▸ Goal of the exercise: When you copy from the entries that follow, take only the lines from the one with "D105: diode 1N4007 (A AGND, K N008) -> none" down to the one with "C102: none -> 4.7uF (plus N010, minus AGND)", keeping both ends and dropping every picture.

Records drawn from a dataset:
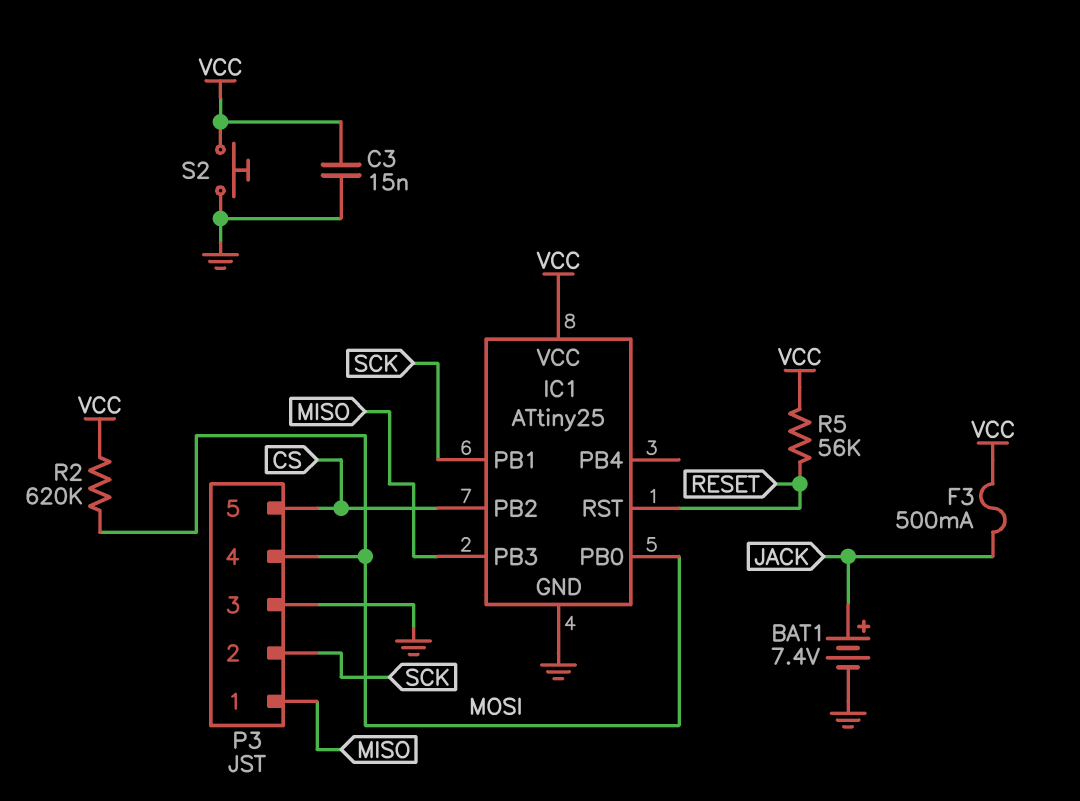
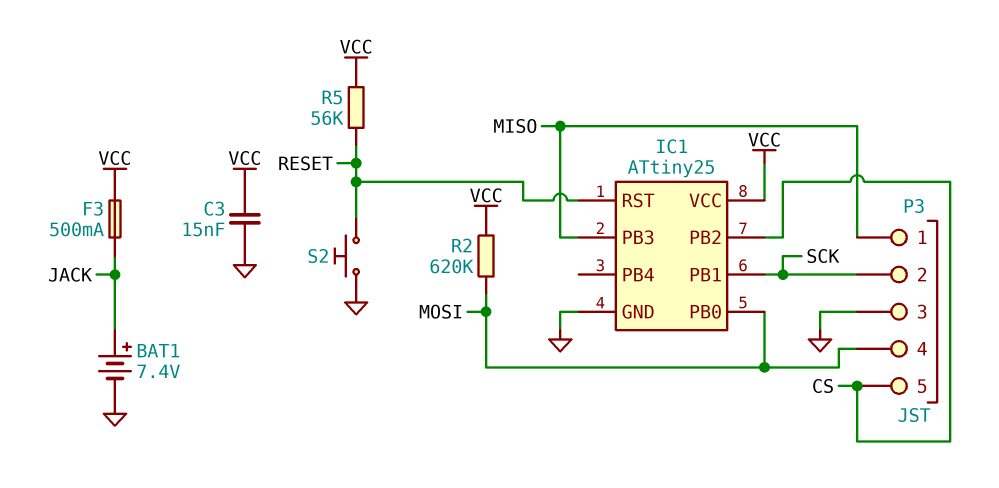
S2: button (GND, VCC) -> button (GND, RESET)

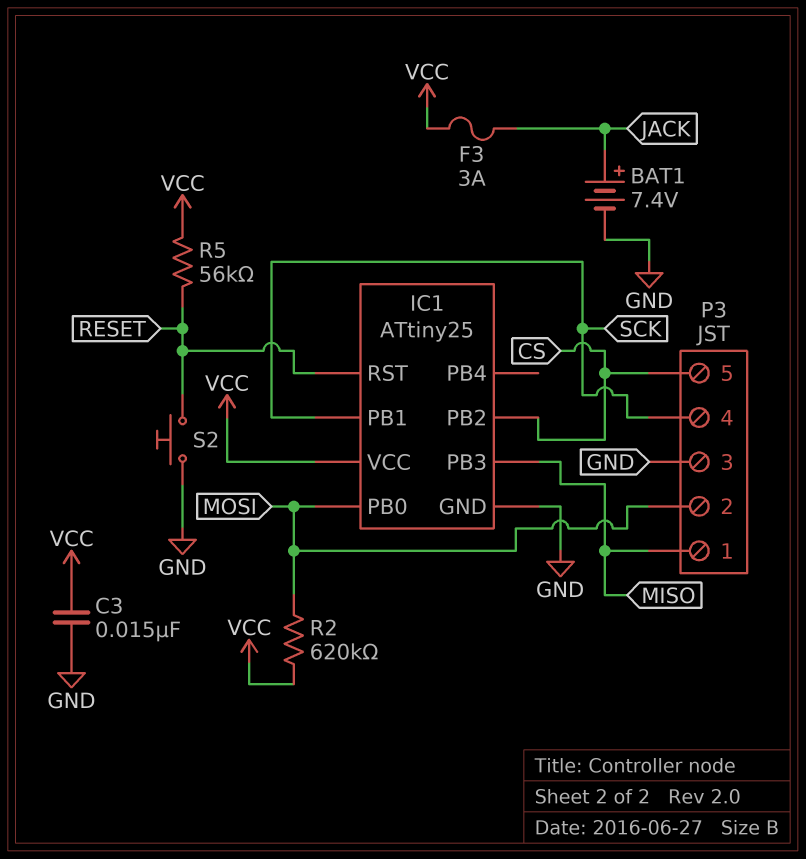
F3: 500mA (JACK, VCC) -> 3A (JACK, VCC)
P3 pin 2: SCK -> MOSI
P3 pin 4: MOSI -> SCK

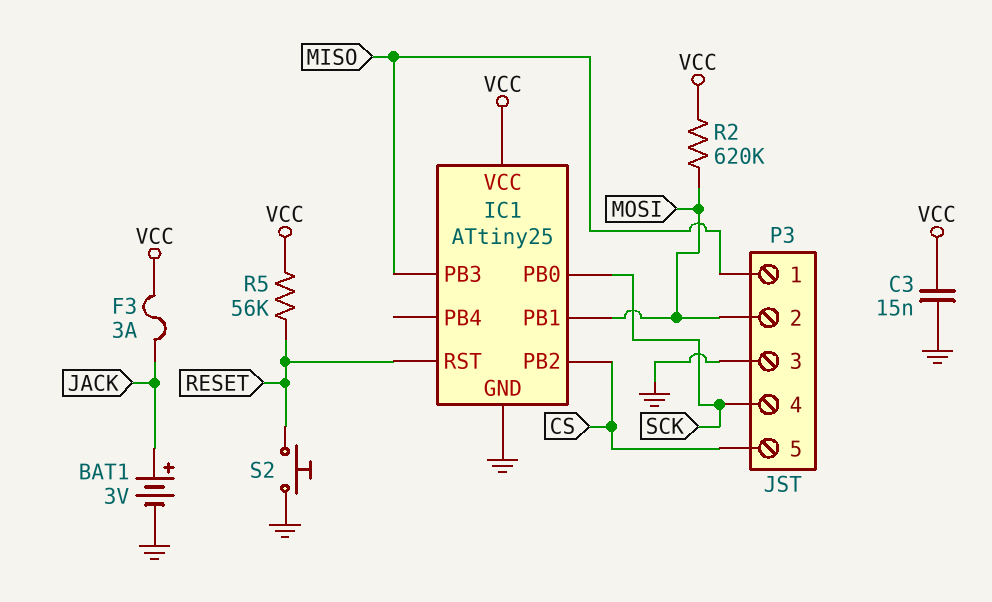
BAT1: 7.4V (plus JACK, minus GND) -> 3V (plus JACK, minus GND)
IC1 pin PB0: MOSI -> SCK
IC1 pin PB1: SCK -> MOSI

==

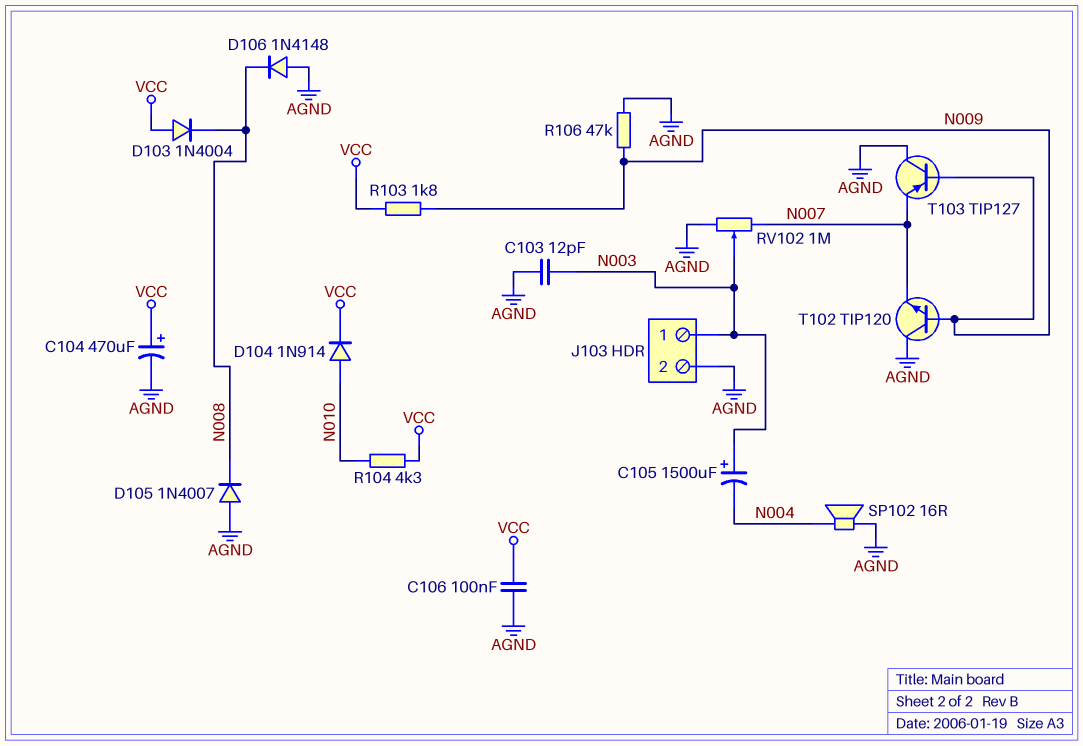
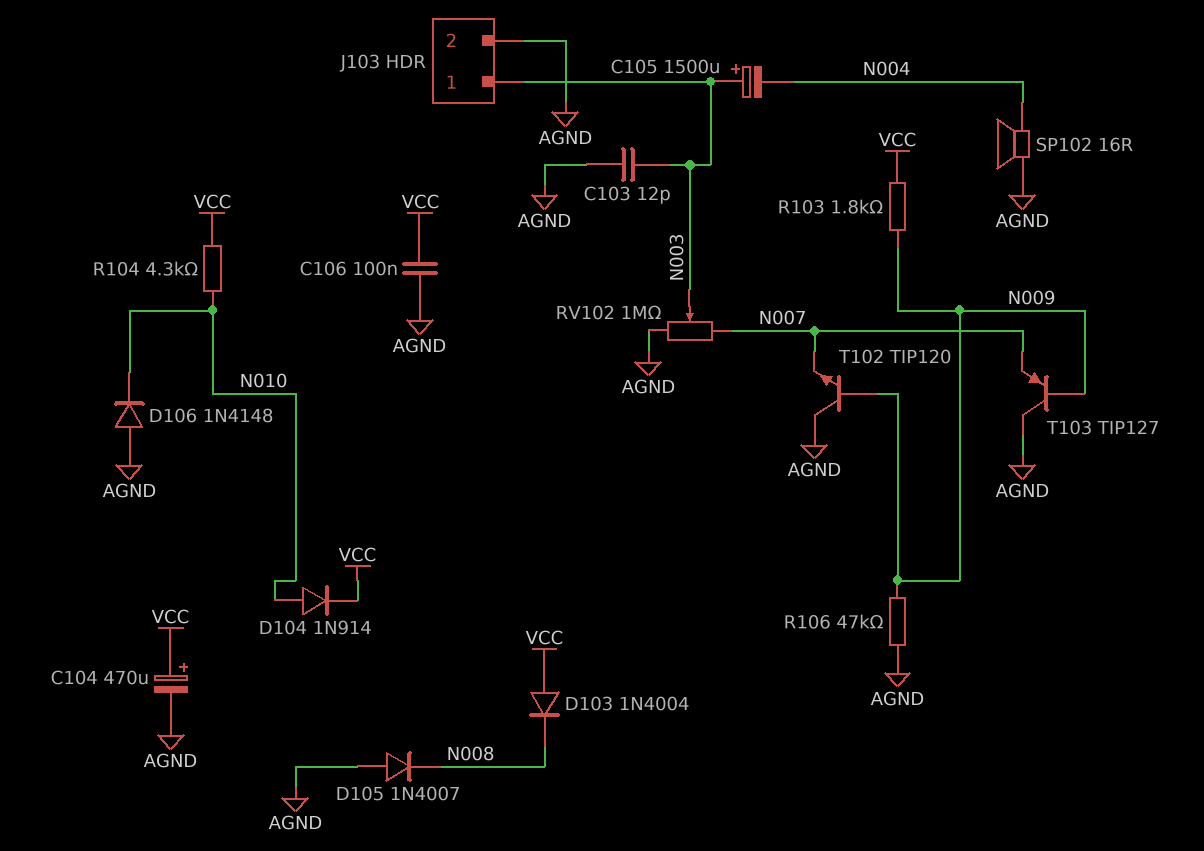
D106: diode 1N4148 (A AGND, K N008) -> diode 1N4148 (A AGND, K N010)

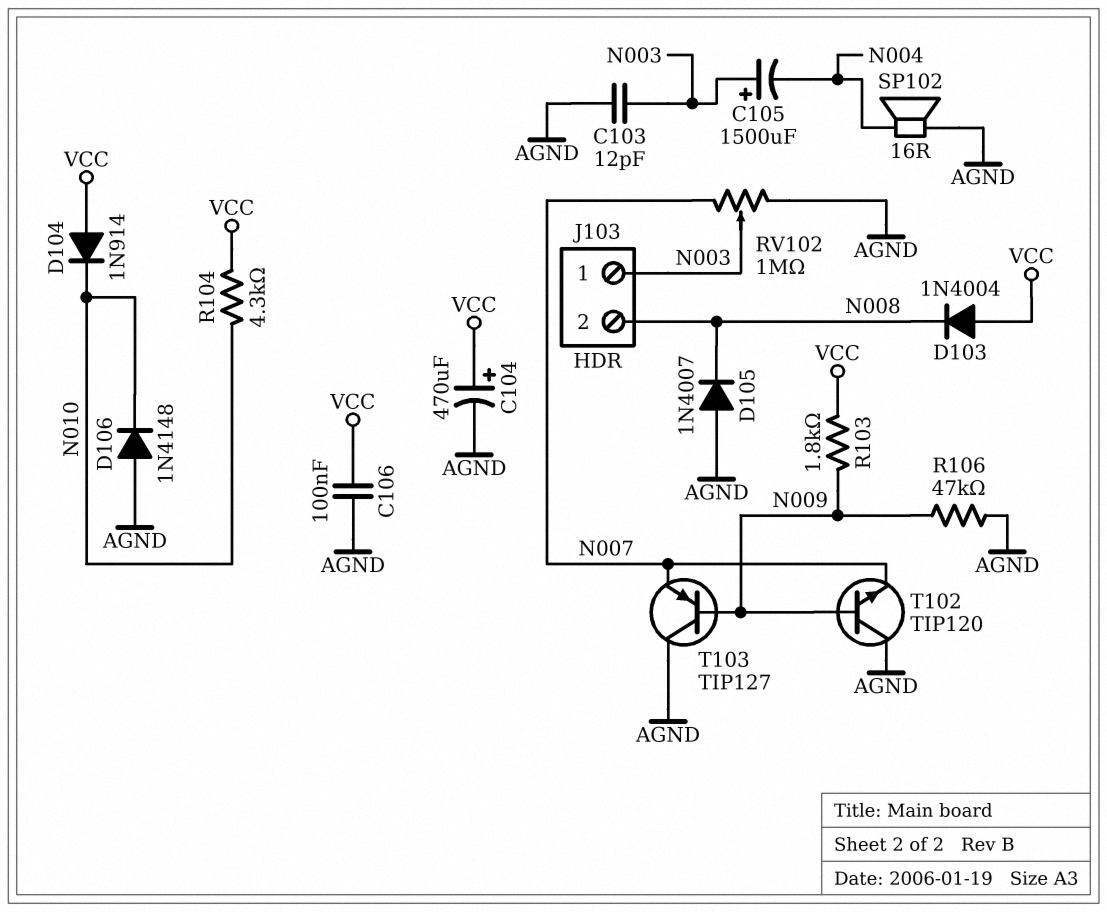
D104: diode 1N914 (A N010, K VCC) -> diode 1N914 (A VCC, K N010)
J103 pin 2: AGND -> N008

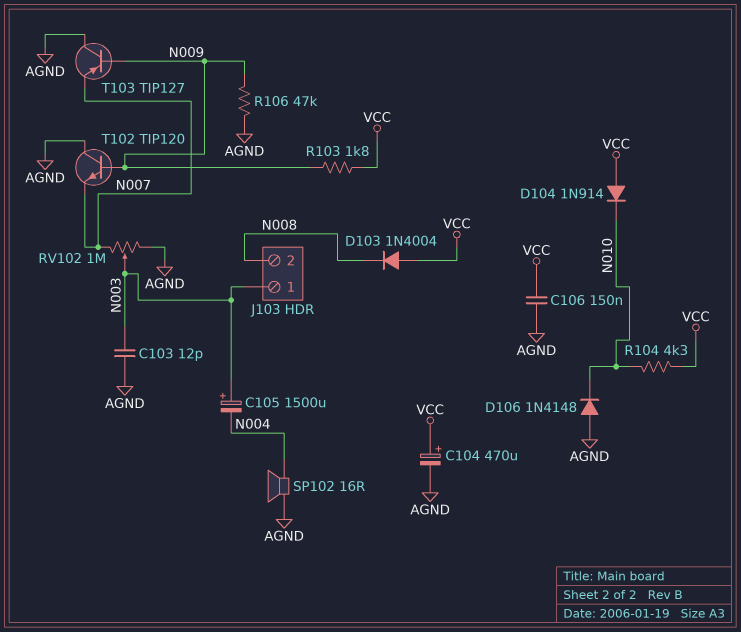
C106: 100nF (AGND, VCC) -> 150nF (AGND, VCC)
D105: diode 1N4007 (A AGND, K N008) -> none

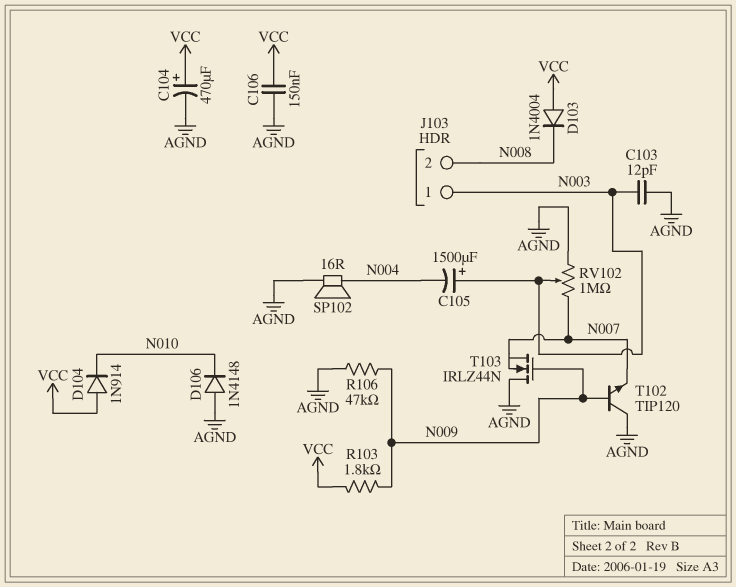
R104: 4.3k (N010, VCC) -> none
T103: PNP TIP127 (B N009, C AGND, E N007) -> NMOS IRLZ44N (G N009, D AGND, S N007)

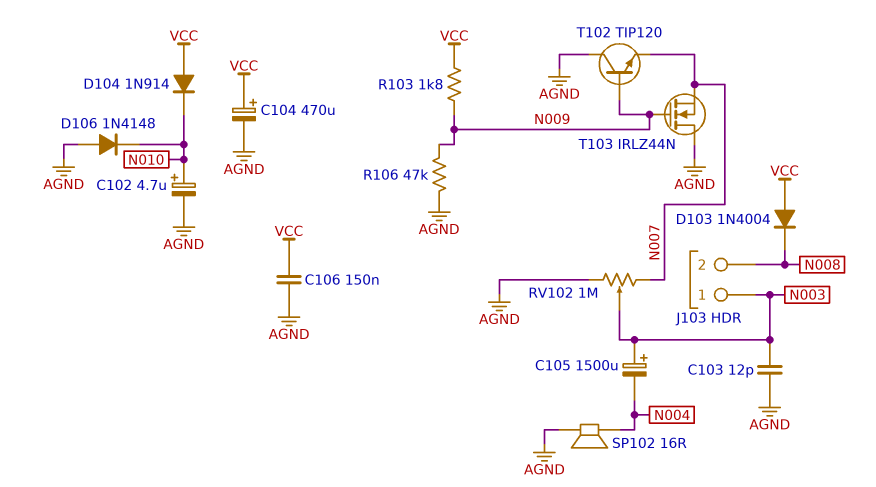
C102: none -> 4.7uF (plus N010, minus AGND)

▸ Written response:
D105: diode 1N4007 (A AGND, K N008) -> none

R104: 4.3k (N010, VCC) -> none
T103: PNP TIP127 (B N009, C AGND, E N007) -> NMOS IRLZ44N (G N009, D AGND, S N007)

C102: none -> 4.7uF (plus N010, minus AGND)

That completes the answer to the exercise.